#### Material for the task
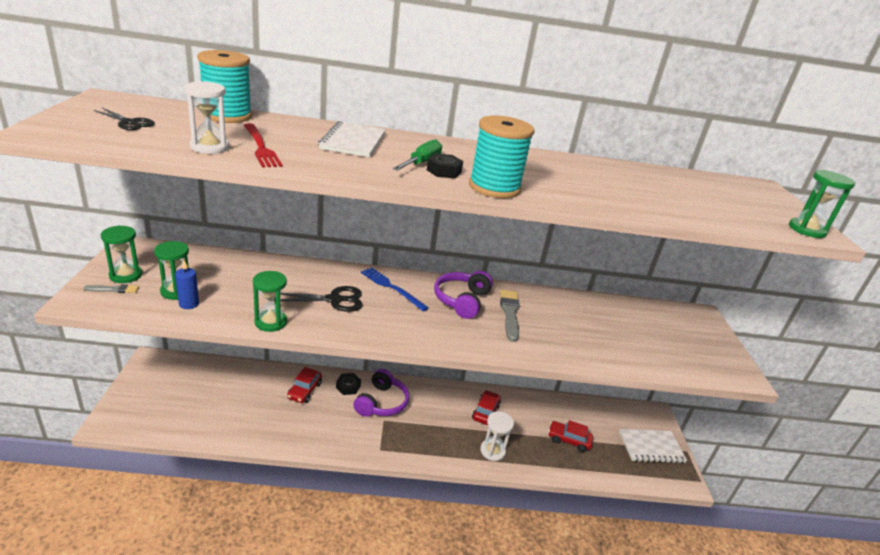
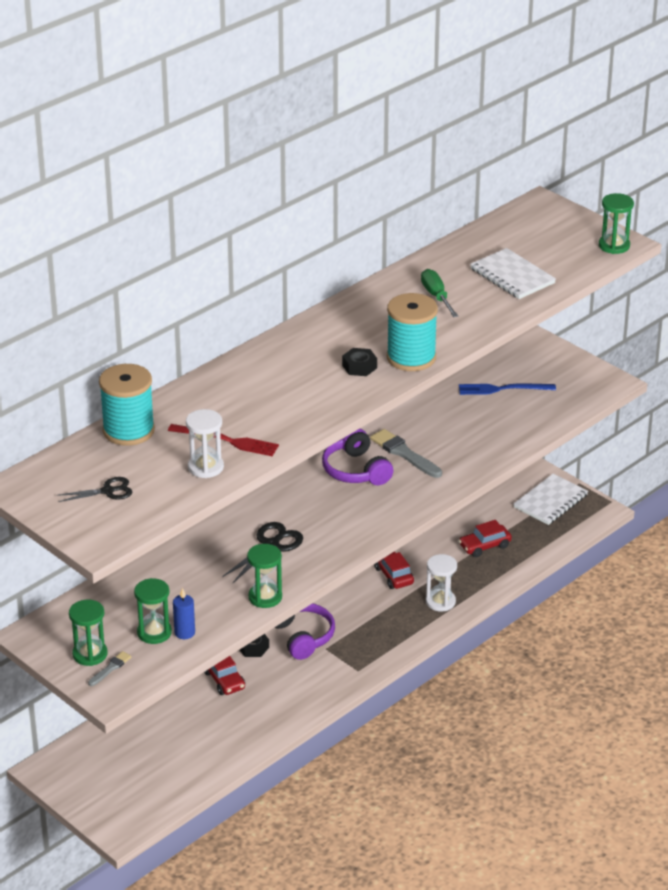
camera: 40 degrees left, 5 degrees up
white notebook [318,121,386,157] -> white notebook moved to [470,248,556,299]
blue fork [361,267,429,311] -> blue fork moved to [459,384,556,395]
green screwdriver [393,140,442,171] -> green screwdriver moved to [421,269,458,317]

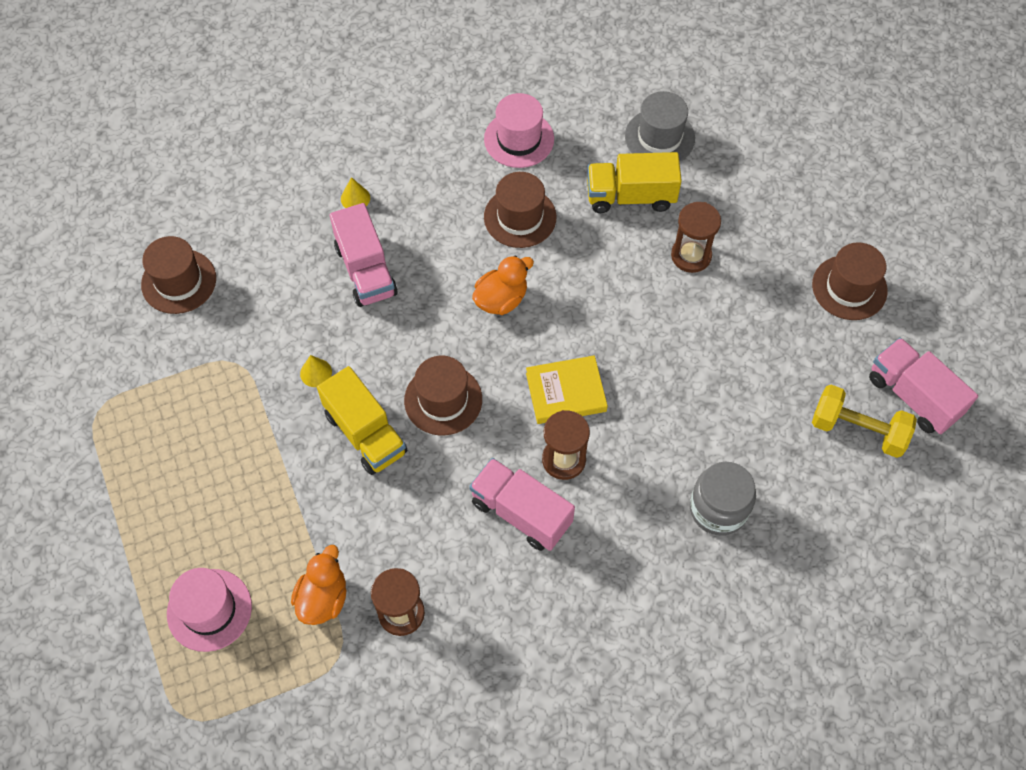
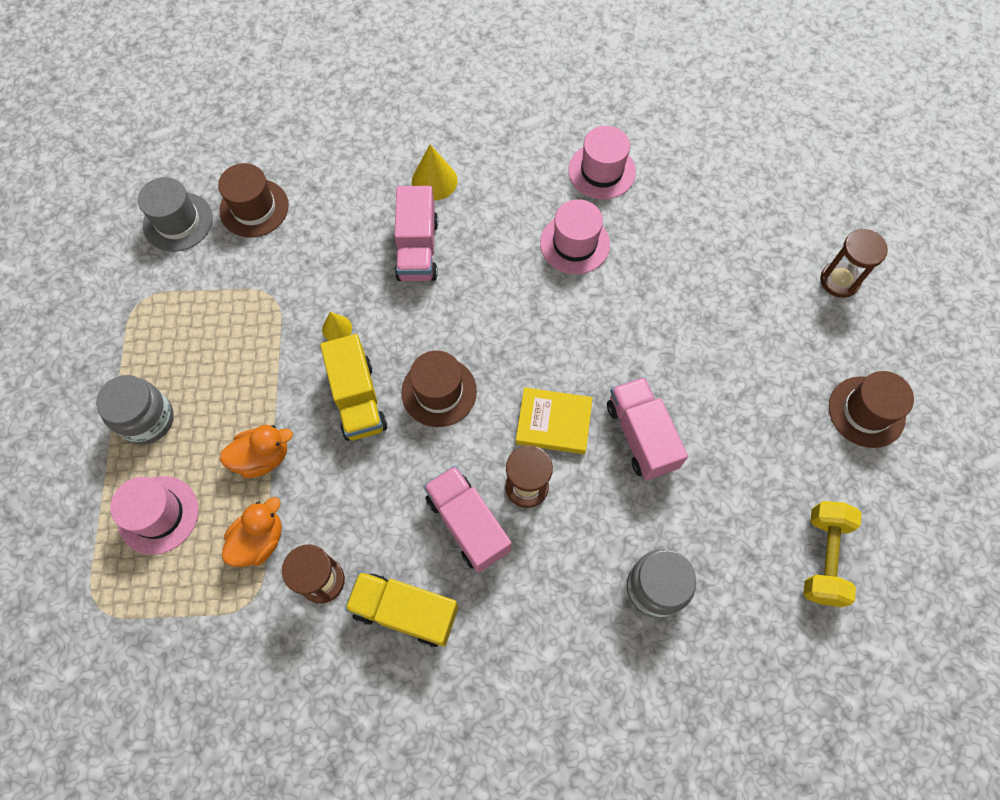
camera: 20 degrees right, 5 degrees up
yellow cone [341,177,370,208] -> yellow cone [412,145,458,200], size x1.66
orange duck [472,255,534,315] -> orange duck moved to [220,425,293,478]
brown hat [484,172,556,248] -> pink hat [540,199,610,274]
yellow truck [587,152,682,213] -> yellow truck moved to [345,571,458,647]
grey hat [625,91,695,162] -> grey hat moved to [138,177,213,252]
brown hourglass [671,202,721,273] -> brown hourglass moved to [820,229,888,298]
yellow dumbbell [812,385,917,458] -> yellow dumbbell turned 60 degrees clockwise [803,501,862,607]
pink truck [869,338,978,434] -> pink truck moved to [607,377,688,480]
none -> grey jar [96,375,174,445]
########
#### Material for the task
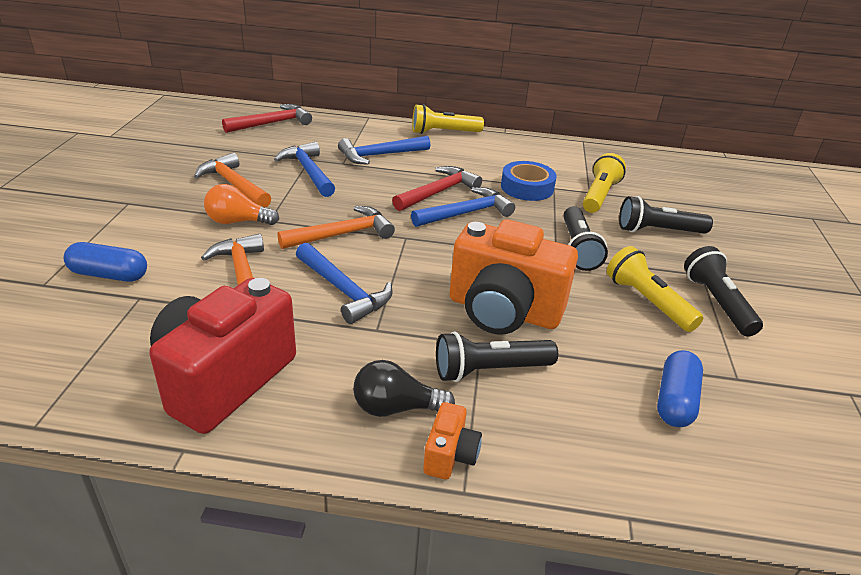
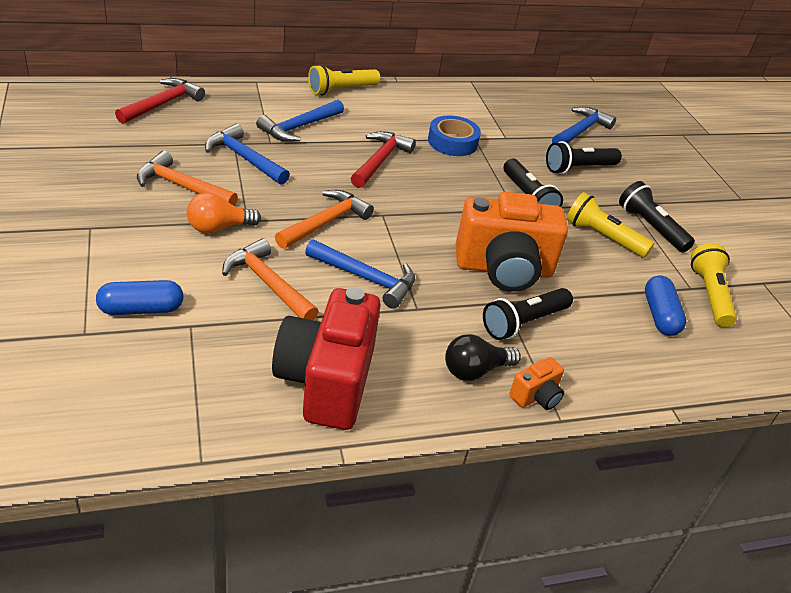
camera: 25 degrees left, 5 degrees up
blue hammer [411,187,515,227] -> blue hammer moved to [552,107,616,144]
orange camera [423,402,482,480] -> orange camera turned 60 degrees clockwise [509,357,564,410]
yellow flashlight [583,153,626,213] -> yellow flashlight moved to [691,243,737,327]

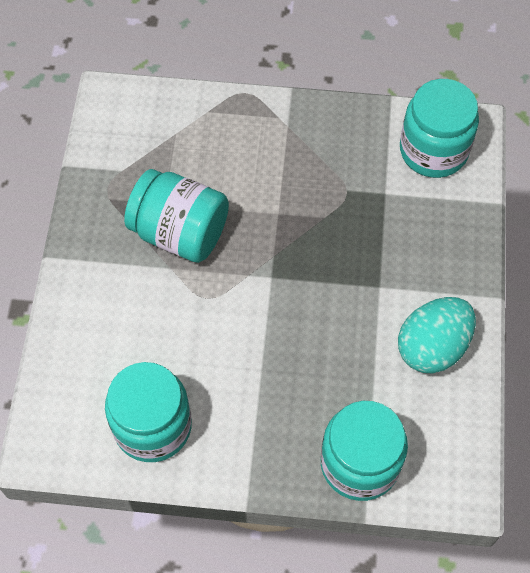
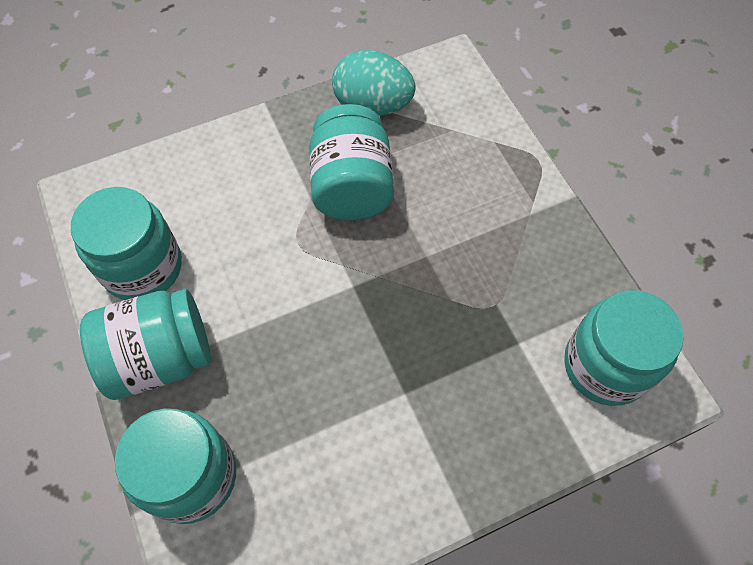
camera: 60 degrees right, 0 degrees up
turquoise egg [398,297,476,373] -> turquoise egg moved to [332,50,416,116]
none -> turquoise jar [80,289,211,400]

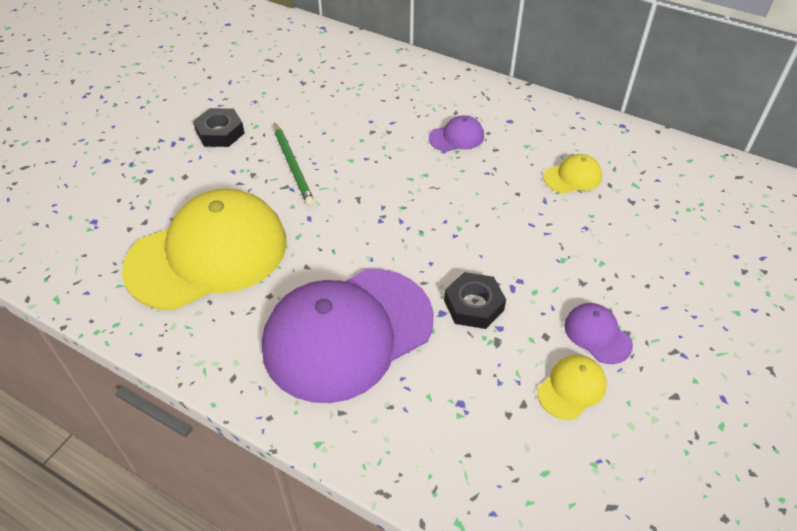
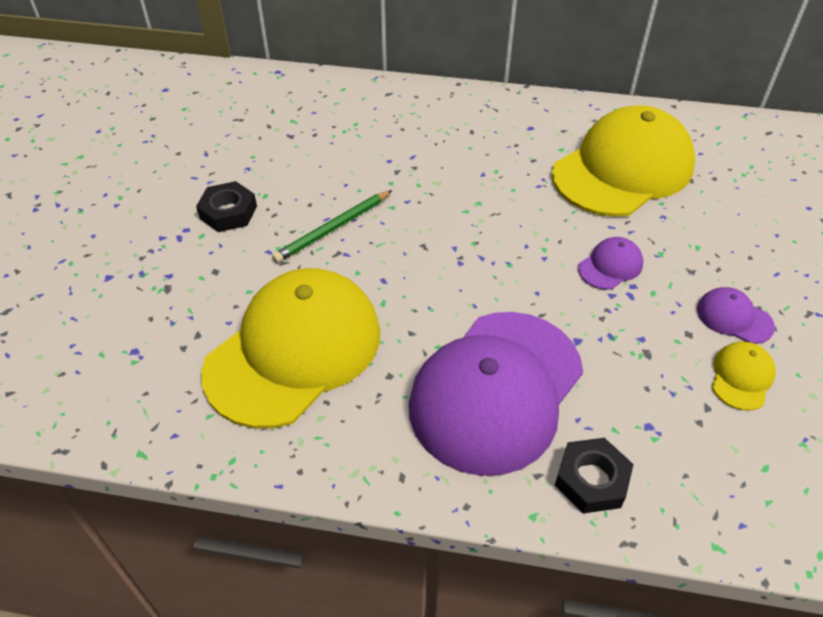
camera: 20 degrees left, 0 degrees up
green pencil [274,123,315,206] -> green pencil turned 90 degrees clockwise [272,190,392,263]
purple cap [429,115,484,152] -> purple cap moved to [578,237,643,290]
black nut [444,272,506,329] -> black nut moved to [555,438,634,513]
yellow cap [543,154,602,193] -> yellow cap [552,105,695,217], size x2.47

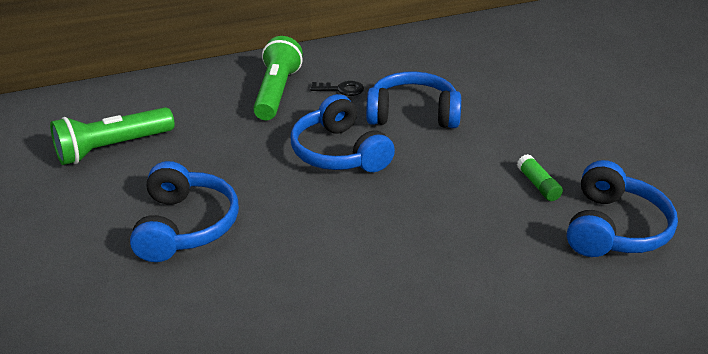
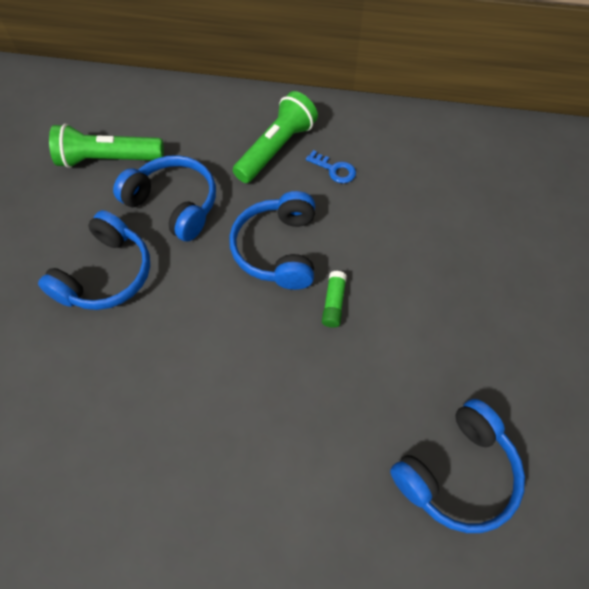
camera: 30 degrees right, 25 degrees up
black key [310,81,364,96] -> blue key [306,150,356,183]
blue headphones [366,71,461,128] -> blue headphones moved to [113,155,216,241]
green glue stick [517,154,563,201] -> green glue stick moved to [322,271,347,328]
########
Proceeding from the line containing "camera: 20 degrees right, 5 degrees up" through the line containing "none -> grey jar [96,375,174,445]", transcribe the lines above exactly, both end lines included.

camera: 20 degrees right, 5 degrees up
yellow cone [341,177,370,208] -> yellow cone [412,145,458,200], size x1.66
orange duck [472,255,534,315] -> orange duck moved to [220,425,293,478]
brown hat [484,172,556,248] -> pink hat [540,199,610,274]
yellow truck [587,152,682,213] -> yellow truck moved to [345,571,458,647]
grey hat [625,91,695,162] -> grey hat moved to [138,177,213,252]
brown hourglass [671,202,721,273] -> brown hourglass moved to [820,229,888,298]
yellow dumbbell [812,385,917,458] -> yellow dumbbell turned 60 degrees clockwise [803,501,862,607]
pink truck [869,338,978,434] -> pink truck moved to [607,377,688,480]
none -> grey jar [96,375,174,445]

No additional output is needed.